**Problem:** Each line that holds the word "none" counts once; give the total for the records below and nothing else.

**Detected change data:**
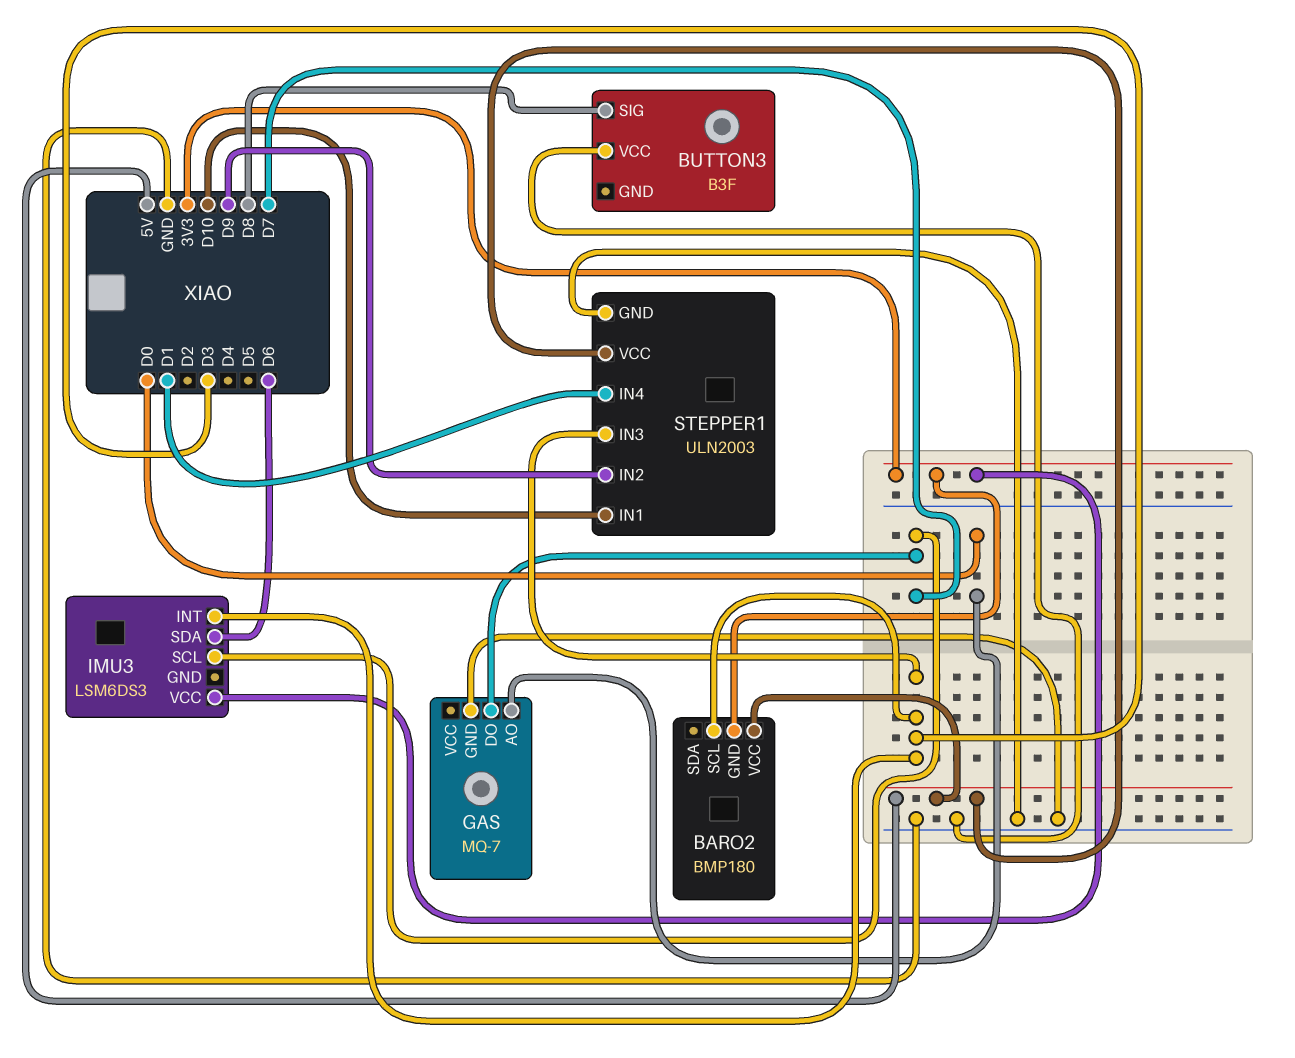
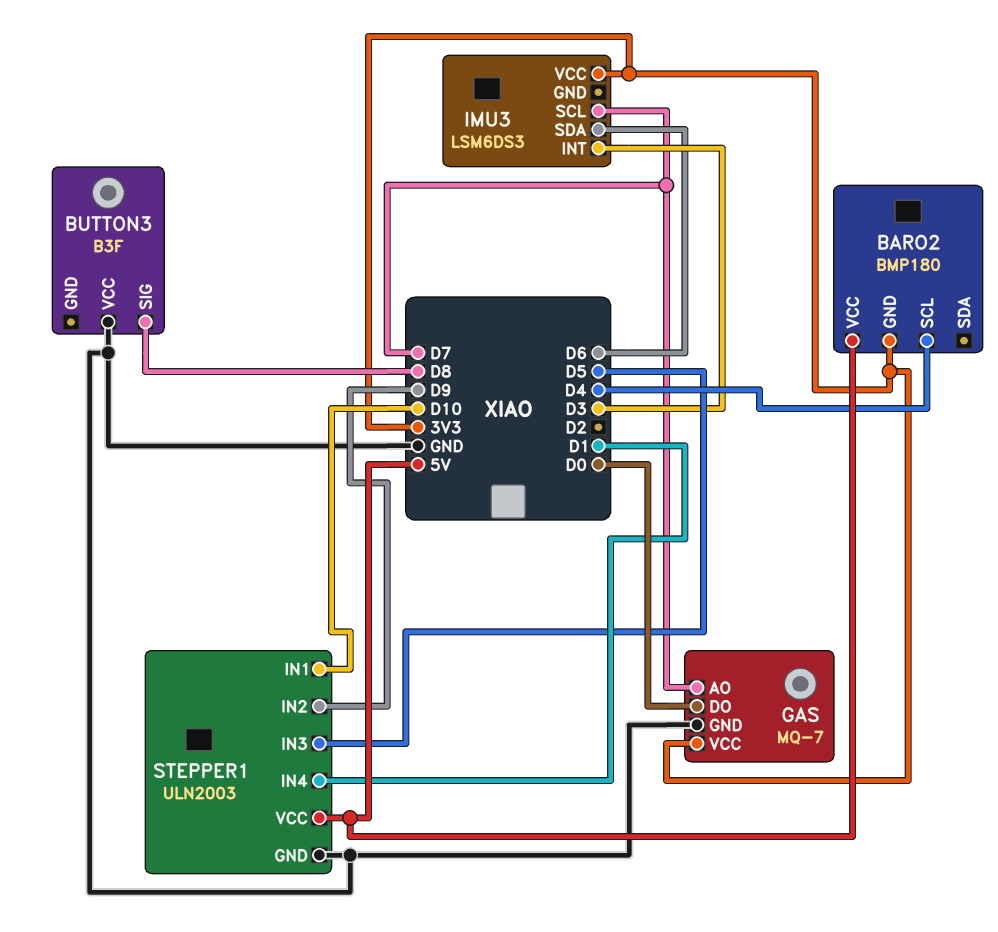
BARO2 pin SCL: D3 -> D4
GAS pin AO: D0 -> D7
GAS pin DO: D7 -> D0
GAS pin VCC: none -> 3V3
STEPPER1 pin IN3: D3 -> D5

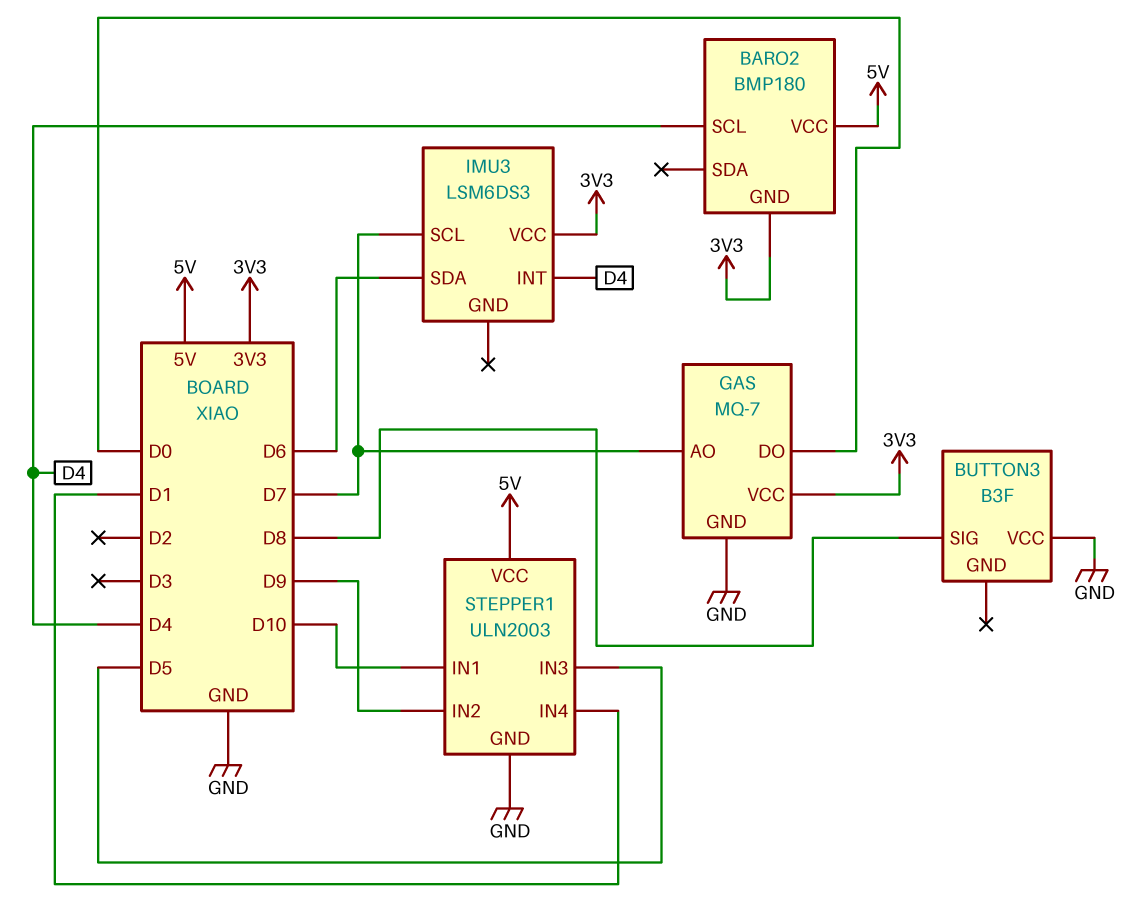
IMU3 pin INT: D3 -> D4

--

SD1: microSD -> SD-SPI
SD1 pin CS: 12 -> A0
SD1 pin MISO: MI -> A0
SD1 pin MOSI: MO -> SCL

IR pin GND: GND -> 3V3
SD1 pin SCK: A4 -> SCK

* * *

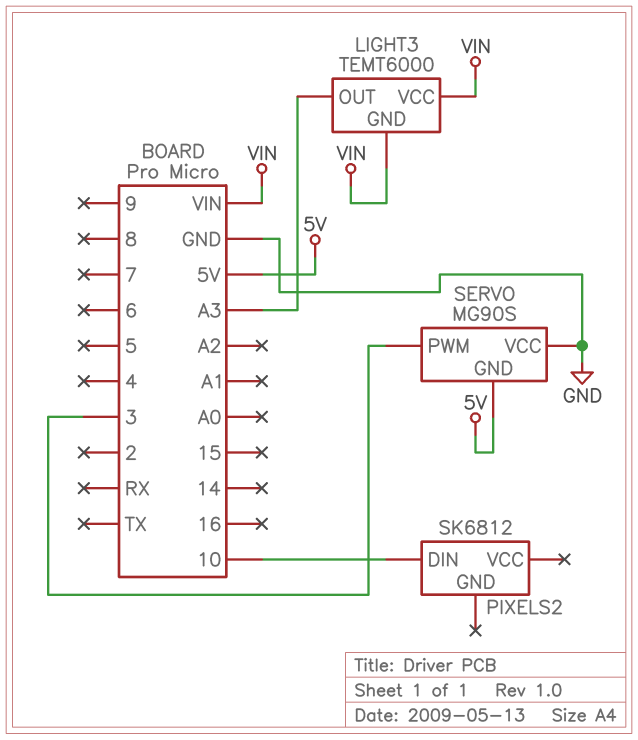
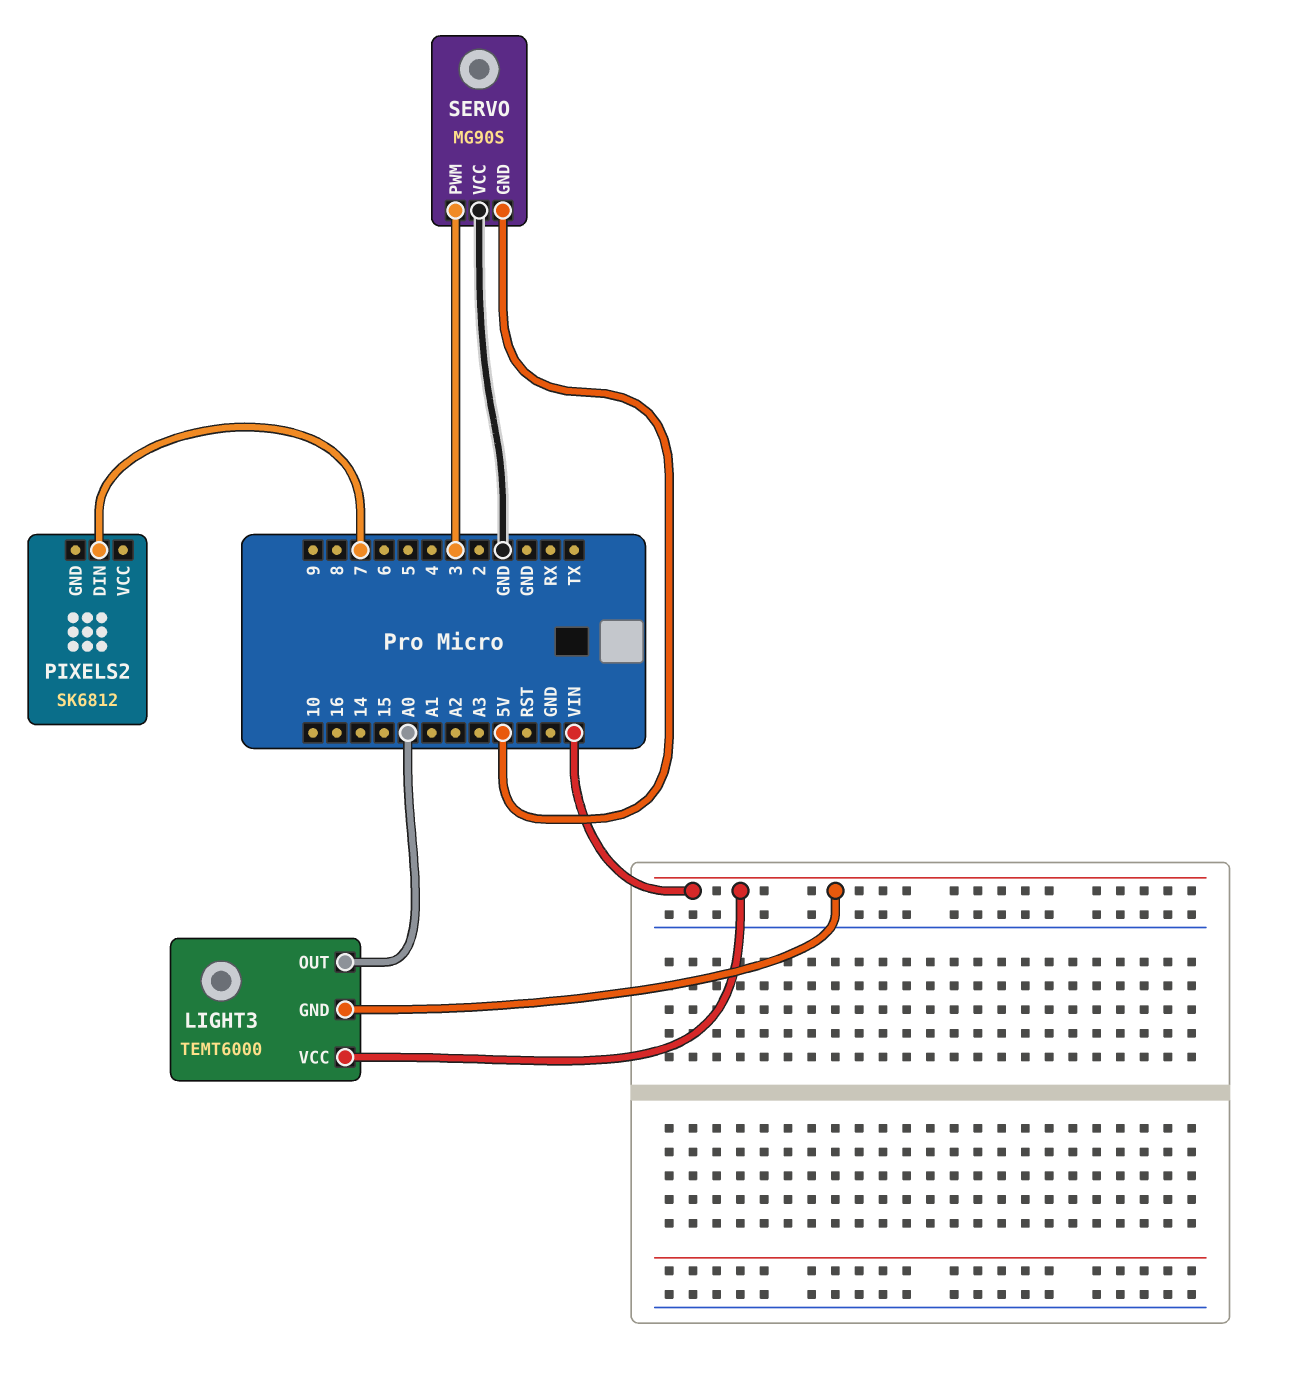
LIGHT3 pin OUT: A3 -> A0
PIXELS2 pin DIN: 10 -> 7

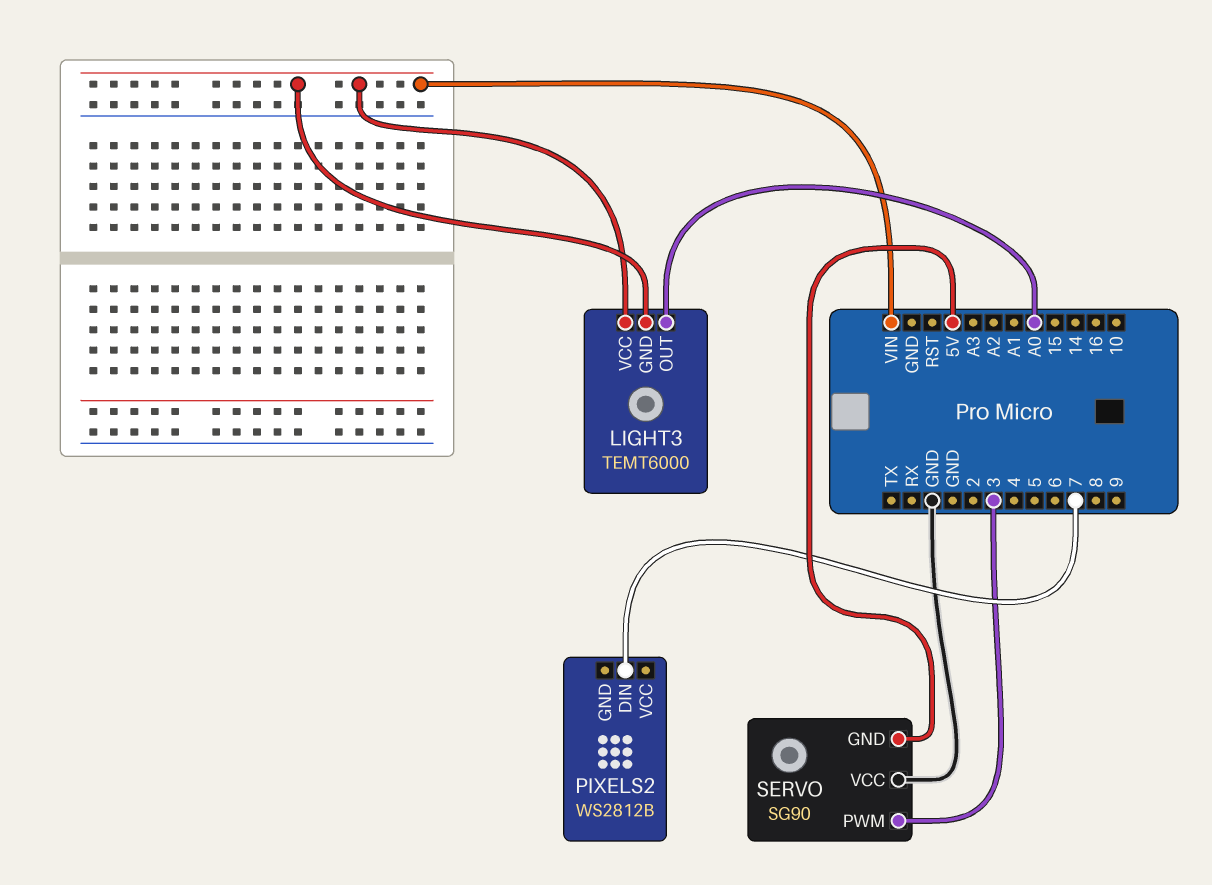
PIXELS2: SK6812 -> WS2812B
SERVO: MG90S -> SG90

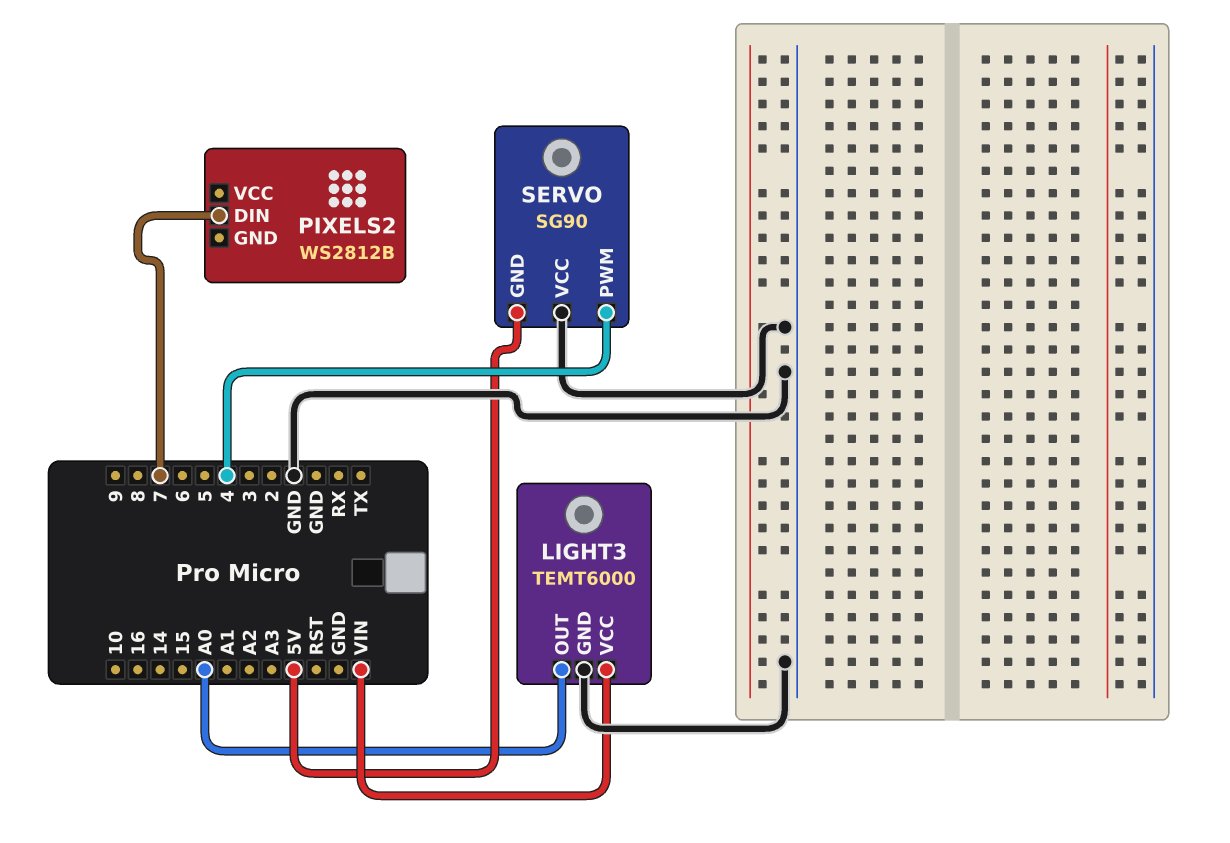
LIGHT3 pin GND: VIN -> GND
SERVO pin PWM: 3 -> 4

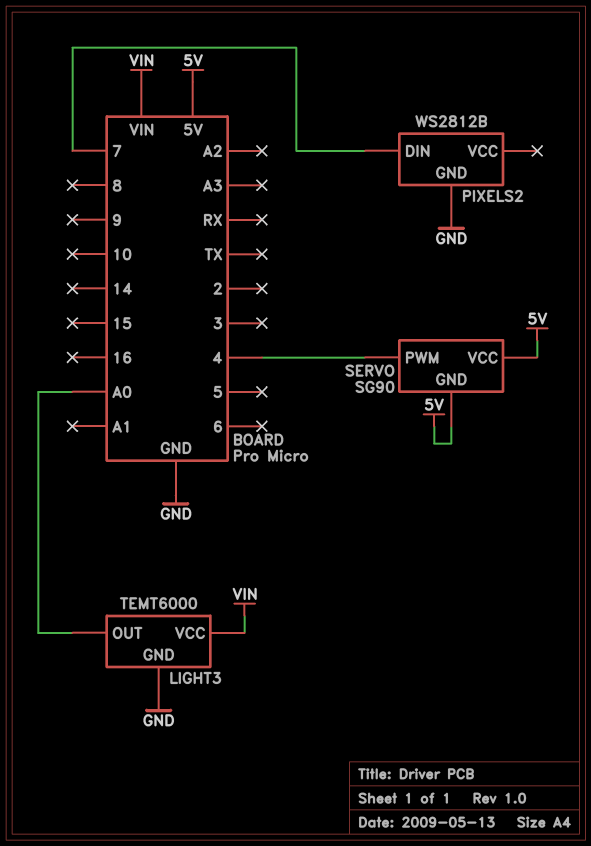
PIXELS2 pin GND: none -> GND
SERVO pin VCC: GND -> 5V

**Written solution:** 2